JOB
Can you copy out every line of the listing below, word for word and unchanged?

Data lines
[start]
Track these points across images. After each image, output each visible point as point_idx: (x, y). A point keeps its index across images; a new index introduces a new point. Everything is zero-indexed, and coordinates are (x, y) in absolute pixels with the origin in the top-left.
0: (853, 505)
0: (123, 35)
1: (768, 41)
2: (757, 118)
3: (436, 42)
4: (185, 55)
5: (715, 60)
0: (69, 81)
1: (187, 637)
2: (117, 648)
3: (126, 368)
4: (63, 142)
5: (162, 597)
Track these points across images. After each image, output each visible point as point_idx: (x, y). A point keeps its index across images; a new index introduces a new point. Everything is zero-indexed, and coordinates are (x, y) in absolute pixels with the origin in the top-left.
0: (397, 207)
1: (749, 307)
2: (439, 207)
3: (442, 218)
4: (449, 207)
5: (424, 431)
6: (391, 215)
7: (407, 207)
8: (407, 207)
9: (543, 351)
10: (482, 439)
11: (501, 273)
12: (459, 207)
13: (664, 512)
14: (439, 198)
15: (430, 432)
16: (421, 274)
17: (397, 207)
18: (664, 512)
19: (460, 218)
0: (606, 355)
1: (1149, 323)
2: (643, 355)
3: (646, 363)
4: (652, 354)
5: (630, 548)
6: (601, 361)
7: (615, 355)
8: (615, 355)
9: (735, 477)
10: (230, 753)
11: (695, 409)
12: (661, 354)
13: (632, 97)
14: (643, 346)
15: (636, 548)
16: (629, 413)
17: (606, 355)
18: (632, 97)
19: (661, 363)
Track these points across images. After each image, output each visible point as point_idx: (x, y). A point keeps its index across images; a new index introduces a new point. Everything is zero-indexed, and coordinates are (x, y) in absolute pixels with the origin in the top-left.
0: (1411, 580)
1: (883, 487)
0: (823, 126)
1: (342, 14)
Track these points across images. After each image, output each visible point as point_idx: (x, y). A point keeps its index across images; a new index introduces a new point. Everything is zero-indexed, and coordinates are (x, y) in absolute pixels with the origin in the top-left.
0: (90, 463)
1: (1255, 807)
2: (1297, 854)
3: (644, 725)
[end]
RESPONSE
Track these points across images. After each image, output each visible point as point_idx: (x, y). A point keeps its index across images; a new index introduces a new point. Everything is zero-indexed, and coordinates are (x, y) in absolute pixels with the origin in the top-left.
0: (853, 505)
0: (123, 35)
1: (768, 41)
2: (757, 118)
3: (436, 42)
4: (185, 55)
5: (715, 60)
0: (69, 81)
1: (187, 637)
2: (117, 648)
3: (126, 368)
4: (63, 142)
5: (162, 597)
Track these points across images. After each image, output each visible point as point_idx: (x, y). A point keeps its index across images; a new index introduces a new point. Everything is zero-indexed, and coordinates are (x, y) in absolute pixels with the origin in the top-left.
0: (397, 207)
1: (749, 307)
2: (439, 207)
3: (442, 218)
4: (449, 207)
5: (424, 431)
6: (391, 215)
7: (407, 207)
8: (407, 207)
9: (543, 351)
10: (482, 439)
11: (501, 273)
12: (459, 207)
13: (664, 512)
14: (439, 198)
15: (430, 432)
16: (421, 274)
17: (397, 207)
18: (664, 512)
19: (460, 218)
0: (606, 355)
1: (1149, 323)
2: (643, 355)
3: (646, 363)
4: (652, 354)
5: (630, 548)
6: (601, 361)
7: (615, 355)
8: (615, 355)
9: (735, 477)
10: (230, 753)
11: (695, 409)
12: (661, 354)
13: (632, 97)
14: (643, 346)
15: (636, 548)
16: (629, 413)
17: (606, 355)
18: (632, 97)
19: (661, 363)
Track these points across images. After each image, output each visible point as point_idx: (x, y). A point keeps its index across images; a new index introduces a new point. Everything is zero-indexed, and coordinates are (x, y) in absolute pixels with the origin in the top-left.
0: (1411, 580)
1: (883, 487)
0: (823, 126)
1: (342, 14)
Track these points across images. After each image, output each visible point as point_idx: (x, y). A point keeps its index across images; a new index introduces a new point. Everything is zero-indexed, and coordinates are (x, y) in absolute pixels with the origin in the top-left.
0: (90, 463)
1: (1255, 807)
2: (1297, 854)
3: (644, 725)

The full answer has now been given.